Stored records

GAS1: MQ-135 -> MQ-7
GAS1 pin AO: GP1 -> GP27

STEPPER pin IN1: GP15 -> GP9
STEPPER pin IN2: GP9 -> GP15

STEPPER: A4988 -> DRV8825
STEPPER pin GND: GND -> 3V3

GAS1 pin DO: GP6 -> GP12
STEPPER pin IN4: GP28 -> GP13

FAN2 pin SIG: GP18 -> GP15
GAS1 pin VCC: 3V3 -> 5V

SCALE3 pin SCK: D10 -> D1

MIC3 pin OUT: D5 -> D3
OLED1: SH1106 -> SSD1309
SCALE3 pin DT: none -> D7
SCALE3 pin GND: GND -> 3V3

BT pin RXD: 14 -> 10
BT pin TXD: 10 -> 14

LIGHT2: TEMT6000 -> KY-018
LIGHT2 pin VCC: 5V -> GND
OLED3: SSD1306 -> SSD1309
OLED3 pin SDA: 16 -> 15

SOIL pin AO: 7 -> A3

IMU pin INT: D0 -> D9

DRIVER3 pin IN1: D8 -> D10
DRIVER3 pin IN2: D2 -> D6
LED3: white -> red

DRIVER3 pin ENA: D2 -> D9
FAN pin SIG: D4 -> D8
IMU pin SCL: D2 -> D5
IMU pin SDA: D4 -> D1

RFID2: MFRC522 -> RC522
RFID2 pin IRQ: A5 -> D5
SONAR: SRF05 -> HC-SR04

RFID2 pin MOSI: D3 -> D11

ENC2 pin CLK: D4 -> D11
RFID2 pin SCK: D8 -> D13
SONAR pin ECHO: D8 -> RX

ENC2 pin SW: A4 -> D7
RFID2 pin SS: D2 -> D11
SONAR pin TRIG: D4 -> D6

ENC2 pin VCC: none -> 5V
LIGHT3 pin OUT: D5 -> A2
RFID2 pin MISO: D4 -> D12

PROBLEM TO WORK ON » Across all the entries above, count each line that has the word "none" in it, and give only the count.

PROBLEM SOLUTION » 2